### TASK OBJECTIVE
Copy every record below exactly as written, but leave out the pictures.

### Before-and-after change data
-- Opening Marker --
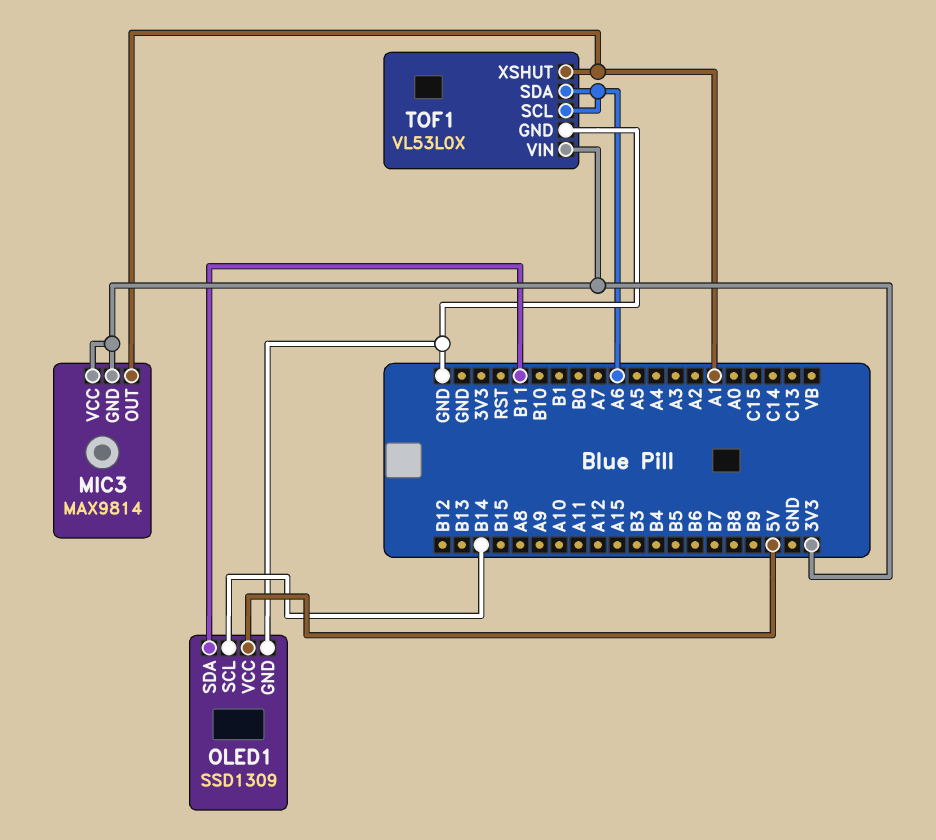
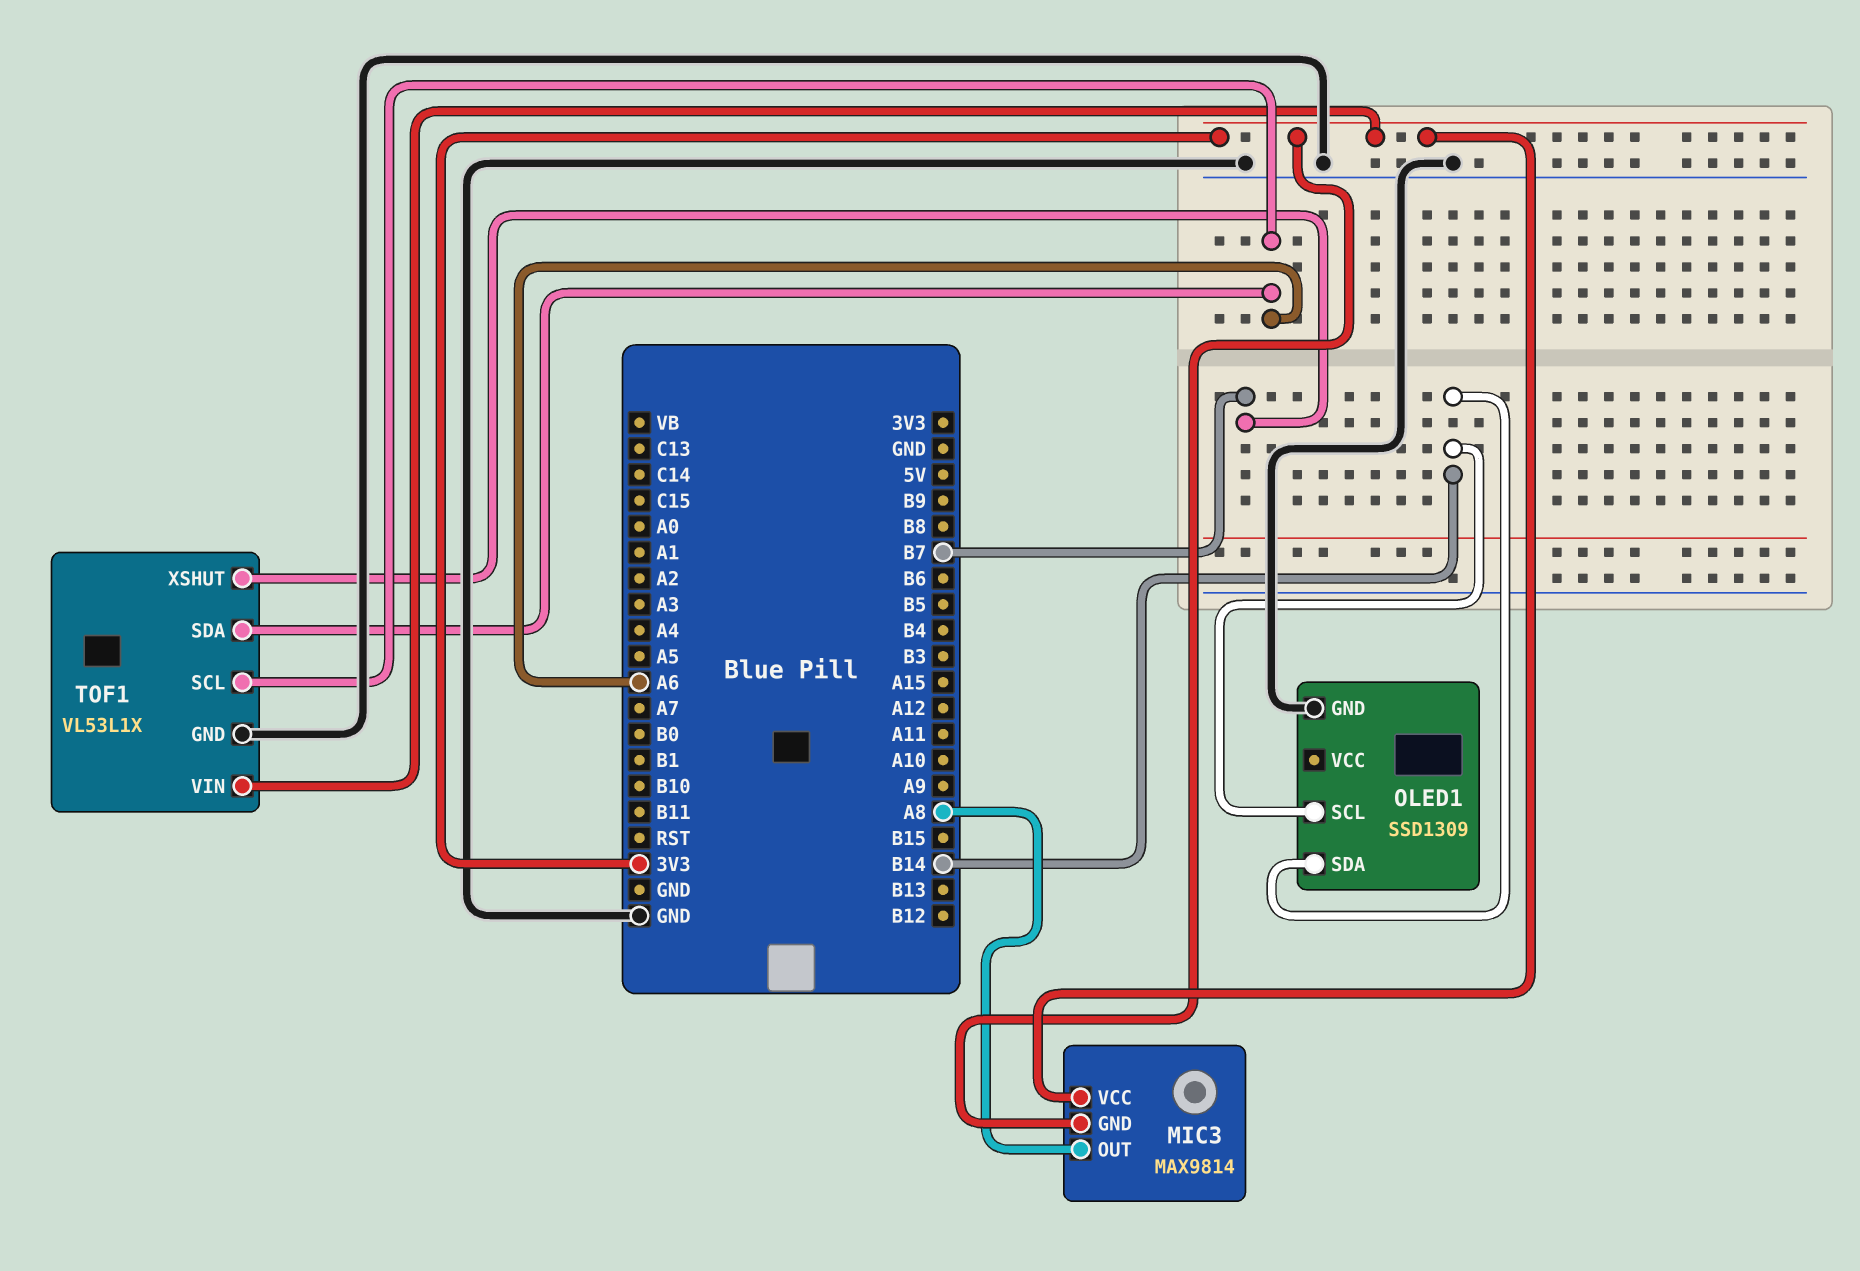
MIC3 pin OUT: A1 -> A8
OLED1 pin SDA: B11 -> B14
OLED1 pin VCC: 5V -> none
TOF1: VL53L0X -> VL53L1X
TOF1 pin XSHUT: A1 -> B7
-- Closing Marker --
### ANSWER SECTION
MIC3 pin OUT: A1 -> A8
OLED1 pin SDA: B11 -> B14
OLED1 pin VCC: 5V -> none
TOF1: VL53L0X -> VL53L1X
TOF1 pin XSHUT: A1 -> B7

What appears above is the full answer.